INSTRUCTIONS TO FOLLOW :: Keep to one stretch of the data below, the lines from the one with "red apple [396,381,455,441]" up to and including the one with "none -> red jar [191,134,233,188]", and return that stretch exactly.

THE INPUT ::
↓

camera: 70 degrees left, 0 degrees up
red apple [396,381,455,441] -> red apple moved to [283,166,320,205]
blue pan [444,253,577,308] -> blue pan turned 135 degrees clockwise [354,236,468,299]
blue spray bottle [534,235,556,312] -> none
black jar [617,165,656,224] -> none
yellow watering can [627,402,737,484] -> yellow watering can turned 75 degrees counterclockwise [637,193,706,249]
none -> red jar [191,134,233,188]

↑
↓

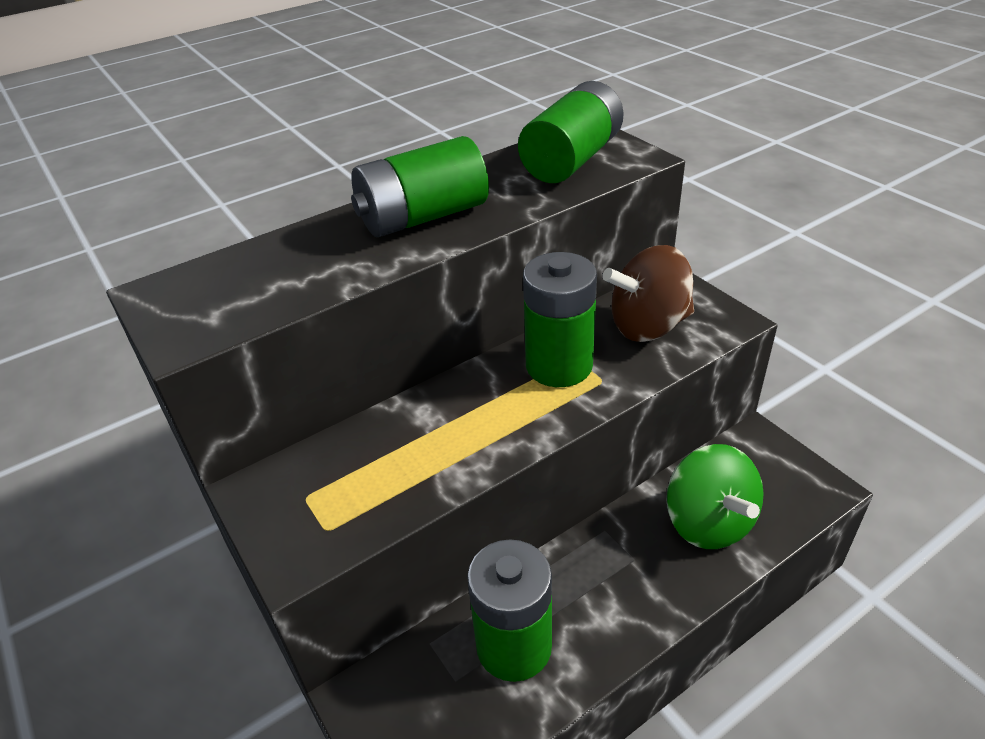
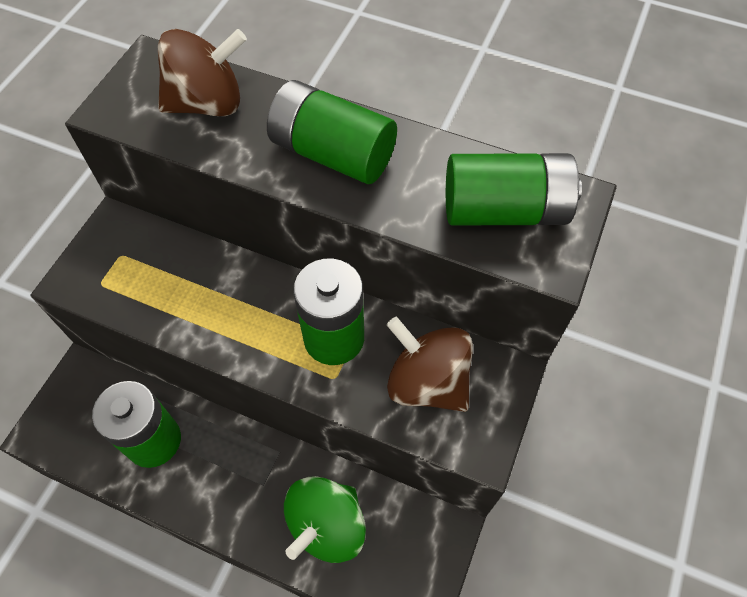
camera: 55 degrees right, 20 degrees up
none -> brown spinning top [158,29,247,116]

↑

RESPONSE TO THE EXERCISE ::
red apple [396,381,455,441] -> red apple moved to [283,166,320,205]
blue pan [444,253,577,308] -> blue pan turned 135 degrees clockwise [354,236,468,299]
blue spray bottle [534,235,556,312] -> none
black jar [617,165,656,224] -> none
yellow watering can [627,402,737,484] -> yellow watering can turned 75 degrees counterclockwise [637,193,706,249]
none -> red jar [191,134,233,188]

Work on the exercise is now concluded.